── Material for this task

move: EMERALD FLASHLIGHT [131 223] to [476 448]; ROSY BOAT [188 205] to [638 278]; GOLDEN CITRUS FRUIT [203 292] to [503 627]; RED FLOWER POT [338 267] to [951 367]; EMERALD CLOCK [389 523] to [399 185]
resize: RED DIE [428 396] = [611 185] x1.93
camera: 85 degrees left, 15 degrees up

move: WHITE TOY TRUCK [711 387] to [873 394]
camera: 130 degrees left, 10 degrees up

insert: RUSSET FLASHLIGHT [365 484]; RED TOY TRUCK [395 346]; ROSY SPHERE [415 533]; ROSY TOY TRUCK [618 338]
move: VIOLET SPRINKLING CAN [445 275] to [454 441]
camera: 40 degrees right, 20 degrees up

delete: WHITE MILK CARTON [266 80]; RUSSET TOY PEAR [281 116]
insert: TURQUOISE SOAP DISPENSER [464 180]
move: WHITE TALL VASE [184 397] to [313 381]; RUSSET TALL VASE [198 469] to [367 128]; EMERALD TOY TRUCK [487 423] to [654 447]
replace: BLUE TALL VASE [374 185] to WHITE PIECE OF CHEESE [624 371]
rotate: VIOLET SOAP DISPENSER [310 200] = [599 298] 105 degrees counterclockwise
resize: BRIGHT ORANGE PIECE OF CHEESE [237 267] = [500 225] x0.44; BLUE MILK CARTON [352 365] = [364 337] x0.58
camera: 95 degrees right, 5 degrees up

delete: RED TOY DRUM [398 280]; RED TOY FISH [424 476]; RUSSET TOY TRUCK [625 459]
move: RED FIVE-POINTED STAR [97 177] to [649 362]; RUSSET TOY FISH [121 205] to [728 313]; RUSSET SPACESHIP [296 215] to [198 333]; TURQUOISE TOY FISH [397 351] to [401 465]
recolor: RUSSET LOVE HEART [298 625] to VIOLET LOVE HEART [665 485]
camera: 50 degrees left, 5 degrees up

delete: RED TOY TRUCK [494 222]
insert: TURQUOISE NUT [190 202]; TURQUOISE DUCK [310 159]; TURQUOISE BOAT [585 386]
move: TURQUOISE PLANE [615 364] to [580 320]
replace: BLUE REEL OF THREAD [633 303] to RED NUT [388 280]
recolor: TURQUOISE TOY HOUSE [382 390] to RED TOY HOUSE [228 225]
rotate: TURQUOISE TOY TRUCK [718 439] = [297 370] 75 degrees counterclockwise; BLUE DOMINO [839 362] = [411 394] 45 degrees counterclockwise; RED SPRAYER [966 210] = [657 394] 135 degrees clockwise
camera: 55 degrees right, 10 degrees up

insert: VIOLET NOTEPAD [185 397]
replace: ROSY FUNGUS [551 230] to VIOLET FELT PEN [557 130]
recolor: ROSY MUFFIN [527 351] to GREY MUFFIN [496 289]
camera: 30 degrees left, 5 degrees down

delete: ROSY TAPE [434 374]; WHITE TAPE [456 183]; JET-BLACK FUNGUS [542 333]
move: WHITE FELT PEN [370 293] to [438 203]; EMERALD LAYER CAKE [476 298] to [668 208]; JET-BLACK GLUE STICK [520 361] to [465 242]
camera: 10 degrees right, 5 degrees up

────

Work task: Your job is to copy all the records exactly.

Finished exercise:
move: EMERALD FLASHLIGHT [131 223] to [476 448]; ROSY BOAT [188 205] to [638 278]; GOLDEN CITRUS FRUIT [203 292] to [503 627]; RED FLOWER POT [338 267] to [951 367]; EMERALD CLOCK [389 523] to [399 185]
resize: RED DIE [428 396] = [611 185] x1.93
camera: 85 degrees left, 15 degrees up

move: WHITE TOY TRUCK [711 387] to [873 394]
camera: 130 degrees left, 10 degrees up

insert: RUSSET FLASHLIGHT [365 484]; RED TOY TRUCK [395 346]; ROSY SPHERE [415 533]; ROSY TOY TRUCK [618 338]
move: VIOLET SPRINKLING CAN [445 275] to [454 441]
camera: 40 degrees right, 20 degrees up

delete: WHITE MILK CARTON [266 80]; RUSSET TOY PEAR [281 116]
insert: TURQUOISE SOAP DISPENSER [464 180]
move: WHITE TALL VASE [184 397] to [313 381]; RUSSET TALL VASE [198 469] to [367 128]; EMERALD TOY TRUCK [487 423] to [654 447]
replace: BLUE TALL VASE [374 185] to WHITE PIECE OF CHEESE [624 371]
rotate: VIOLET SOAP DISPENSER [310 200] = [599 298] 105 degrees counterclockwise
resize: BRIGHT ORANGE PIECE OF CHEESE [237 267] = [500 225] x0.44; BLUE MILK CARTON [352 365] = [364 337] x0.58
camera: 95 degrees right, 5 degrees up

delete: RED TOY DRUM [398 280]; RED TOY FISH [424 476]; RUSSET TOY TRUCK [625 459]
move: RED FIVE-POINTED STAR [97 177] to [649 362]; RUSSET TOY FISH [121 205] to [728 313]; RUSSET SPACESHIP [296 215] to [198 333]; TURQUOISE TOY FISH [397 351] to [401 465]
recolor: RUSSET LOVE HEART [298 625] to VIOLET LOVE HEART [665 485]
camera: 50 degrees left, 5 degrees up

delete: RED TOY TRUCK [494 222]
insert: TURQUOISE NUT [190 202]; TURQUOISE DUCK [310 159]; TURQUOISE BOAT [585 386]
move: TURQUOISE PLANE [615 364] to [580 320]
replace: BLUE REEL OF THREAD [633 303] to RED NUT [388 280]
recolor: TURQUOISE TOY HOUSE [382 390] to RED TOY HOUSE [228 225]
rotate: TURQUOISE TOY TRUCK [718 439] = [297 370] 75 degrees counterclockwise; BLUE DOMINO [839 362] = [411 394] 45 degrees counterclockwise; RED SPRAYER [966 210] = [657 394] 135 degrees clockwise
camera: 55 degrees right, 10 degrees up

insert: VIOLET NOTEPAD [185 397]
replace: ROSY FUNGUS [551 230] to VIOLET FELT PEN [557 130]
recolor: ROSY MUFFIN [527 351] to GREY MUFFIN [496 289]
camera: 30 degrees left, 5 degrees down

delete: ROSY TAPE [434 374]; WHITE TAPE [456 183]; JET-BLACK FUNGUS [542 333]
move: WHITE FELT PEN [370 293] to [438 203]; EMERALD LAYER CAKE [476 298] to [668 208]; JET-BLACK GLUE STICK [520 361] to [465 242]
camera: 10 degrees right, 5 degrees up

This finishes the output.